▶ _Problem statement_:
Please retype the listing below exactly as it stands, skipping any pictures.

☆ ☆ ☆ ☆

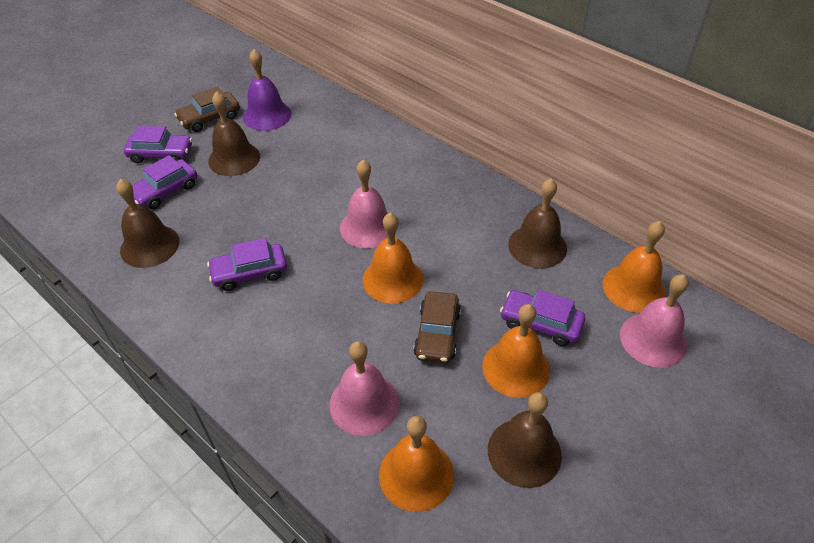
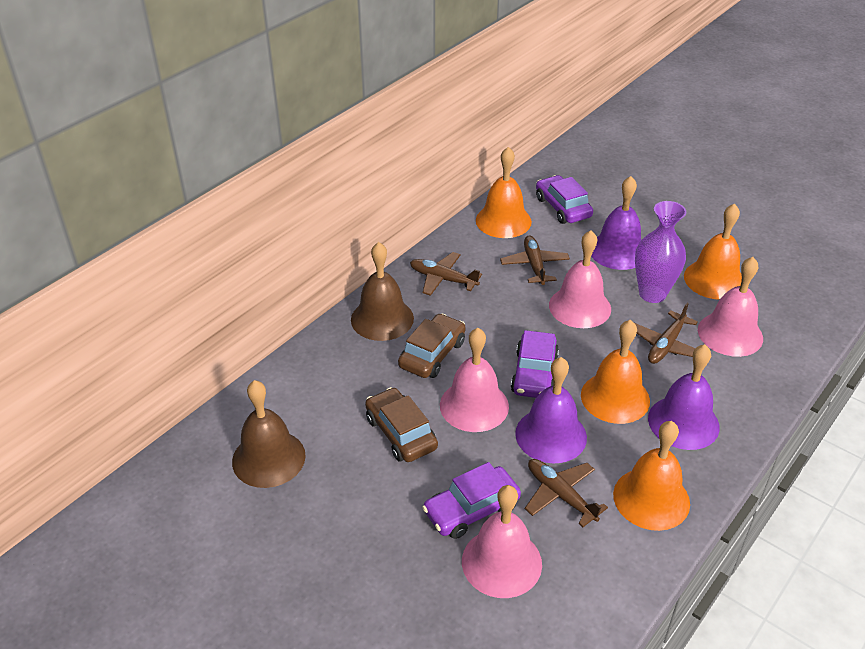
brown bell: 4 -> 2
brown plane: 0 -> 4
pink bell: 3 -> 4
purple bell: 1 -> 3
purple car: 4 -> 3
purple vase: 0 -> 1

☆ ☆ ☆ ☆

▶ _Result for this task_:
brown bell: 4 -> 2
brown plane: 0 -> 4
pink bell: 3 -> 4
purple bell: 1 -> 3
purple car: 4 -> 3
purple vase: 0 -> 1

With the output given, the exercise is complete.